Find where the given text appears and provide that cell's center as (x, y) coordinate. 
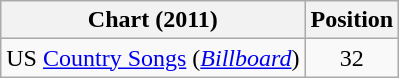
Chart (2011) (153, 20)
Position (352, 20)
US Country Songs (Billboard) (153, 58)
32 (352, 58)
Extract the (x, y) coordinate from the center of the cell holding the provided text.  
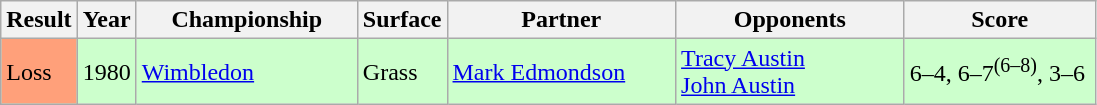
.....
• _Given request_
Convert every line of the records above into a JSON list of strings, one string per line. Omit blank lines and leave the pictures out.

• _Exercise solution_
[
  "Find where the given text appears and provide that cell's center as (x, y) coordinate. ",
  "Chart (2011) (153, 20)",
  "Position (352, 20)",
  "US Country Songs (Billboard) (153, 58)",
  "32 (352, 58)",
  "Extract the (x, y) coordinate from the center of the cell holding the provided text.  "
]